_WHAT IS BEING ASKED_: Only lines holding the word "plus" should be copied from the material.

_ _ _ _ _ _ _

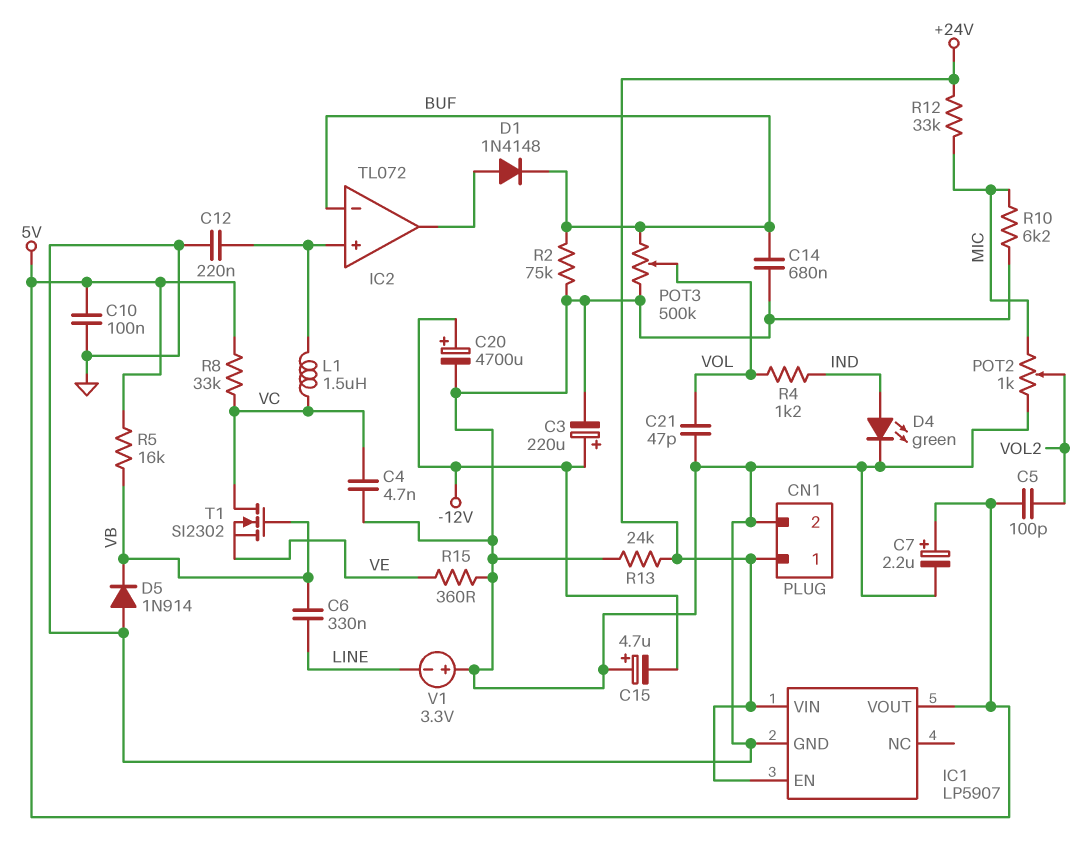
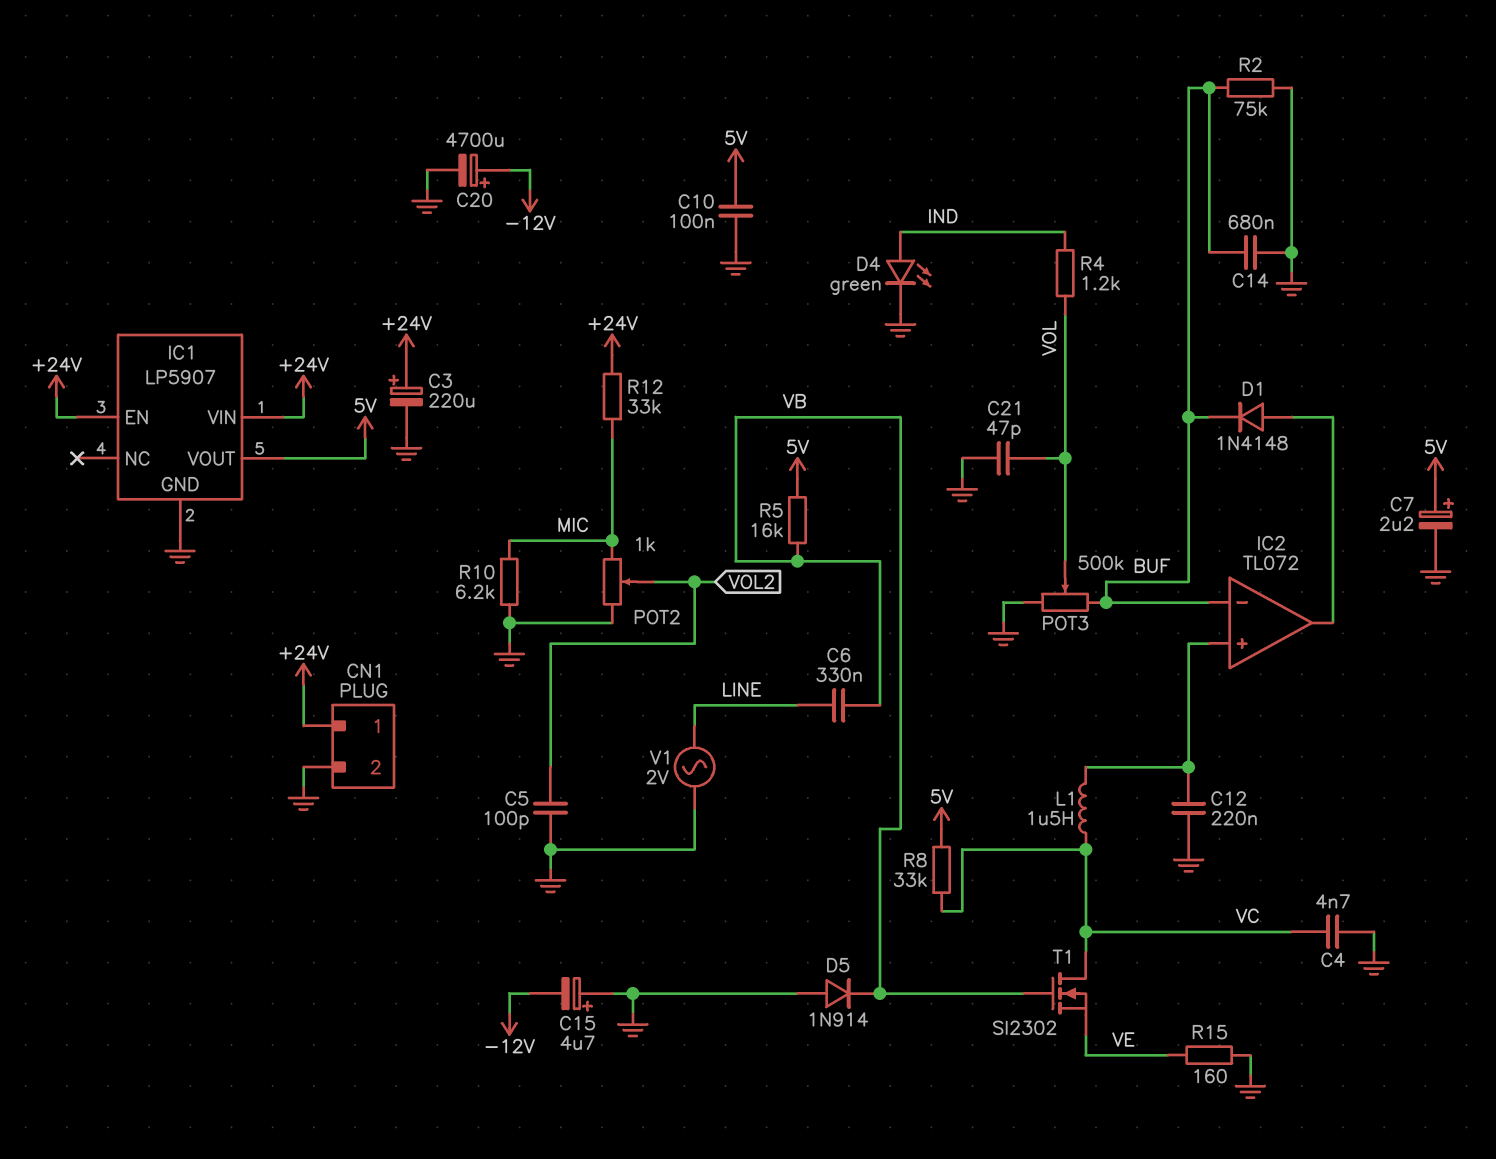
C3: 220uF (plus -12V, minus GND) -> 220uF (plus +24V, minus GND)
C5: 100pF (5V, VOL2) -> 100pF (GND, VOL2)
R13: 24k (+24V, GND) -> none
R15: 360 (GND, VE) -> 160 (GND, VE)
V1: 3.3V (plus GND, minus LINE) -> AC 2V (GND, LINE)

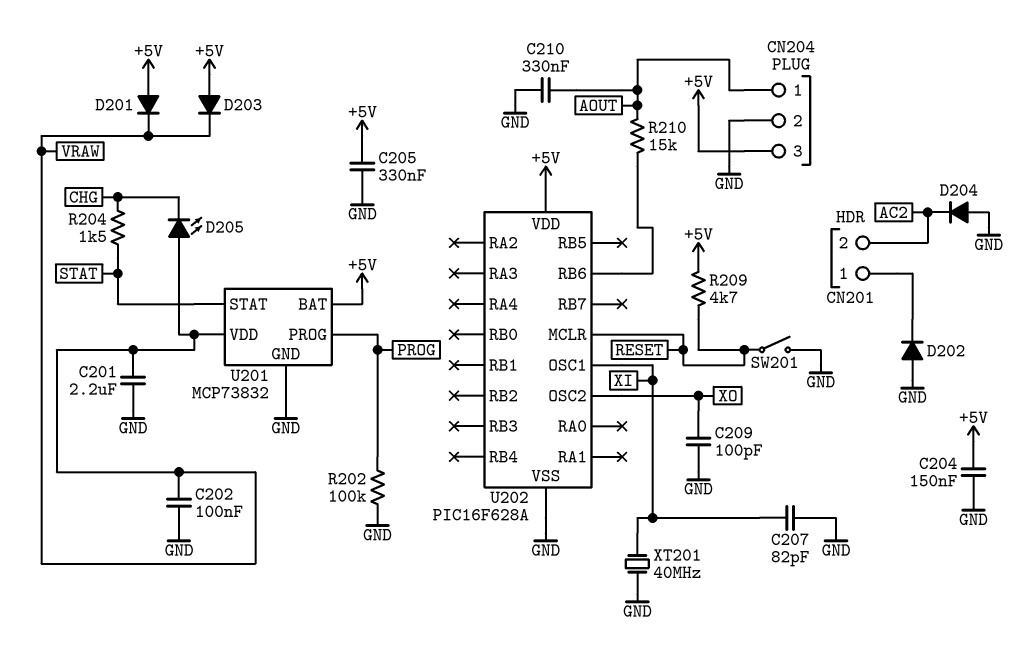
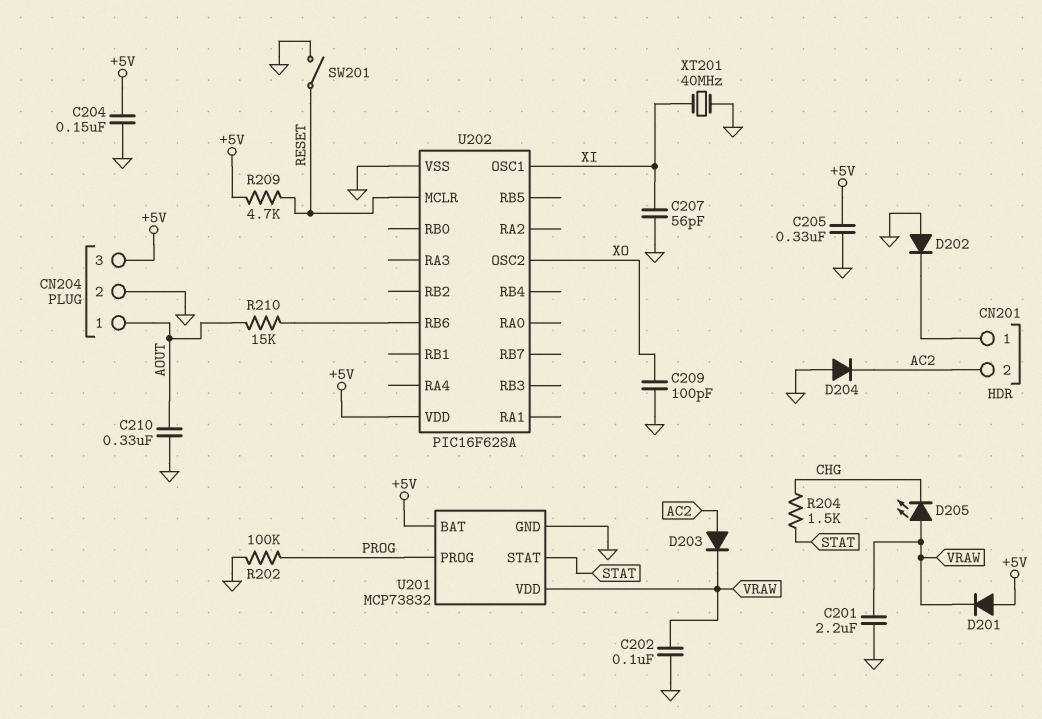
C207: 82pF (GND, XI) -> 56pF (GND, XI)
D203: diode (A +5V, K VRAW) -> diode (A AC2, K VRAW)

_ _ _ _ _ _ _

_ANSWER FOR THIS EXERCISE_:
C3: 220uF (plus -12V, minus GND) -> 220uF (plus +24V, minus GND)
V1: 3.3V (plus GND, minus LINE) -> AC 2V (GND, LINE)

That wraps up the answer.